## ACTION ITEM
Could you repeat, word for word, only the lines from the one containing "U4: NE5532 -> OP07" through the final line of the records below?

## Items listed in a dataset

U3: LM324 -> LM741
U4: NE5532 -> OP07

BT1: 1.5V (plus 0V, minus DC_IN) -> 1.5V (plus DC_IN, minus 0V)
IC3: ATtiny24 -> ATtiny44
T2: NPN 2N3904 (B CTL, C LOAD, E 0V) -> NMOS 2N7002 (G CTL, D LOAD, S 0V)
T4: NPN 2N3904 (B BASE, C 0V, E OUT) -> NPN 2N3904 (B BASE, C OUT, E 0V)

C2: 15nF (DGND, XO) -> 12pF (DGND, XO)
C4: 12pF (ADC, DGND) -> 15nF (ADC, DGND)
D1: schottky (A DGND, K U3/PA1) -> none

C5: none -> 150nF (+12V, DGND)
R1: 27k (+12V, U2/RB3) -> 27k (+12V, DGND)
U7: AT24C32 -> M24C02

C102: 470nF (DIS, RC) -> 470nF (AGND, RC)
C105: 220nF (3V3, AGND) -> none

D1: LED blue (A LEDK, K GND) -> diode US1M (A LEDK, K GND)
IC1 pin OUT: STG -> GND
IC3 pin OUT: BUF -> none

## OUTPUT FOR THIS TASK
U4: NE5532 -> OP07

BT1: 1.5V (plus 0V, minus DC_IN) -> 1.5V (plus DC_IN, minus 0V)
IC3: ATtiny24 -> ATtiny44
T2: NPN 2N3904 (B CTL, C LOAD, E 0V) -> NMOS 2N7002 (G CTL, D LOAD, S 0V)
T4: NPN 2N3904 (B BASE, C 0V, E OUT) -> NPN 2N3904 (B BASE, C OUT, E 0V)

C2: 15nF (DGND, XO) -> 12pF (DGND, XO)
C4: 12pF (ADC, DGND) -> 15nF (ADC, DGND)
D1: schottky (A DGND, K U3/PA1) -> none

C5: none -> 150nF (+12V, DGND)
R1: 27k (+12V, U2/RB3) -> 27k (+12V, DGND)
U7: AT24C32 -> M24C02

C102: 470nF (DIS, RC) -> 470nF (AGND, RC)
C105: 220nF (3V3, AGND) -> none

D1: LED blue (A LEDK, K GND) -> diode US1M (A LEDK, K GND)
IC1 pin OUT: STG -> GND
IC3 pin OUT: BUF -> none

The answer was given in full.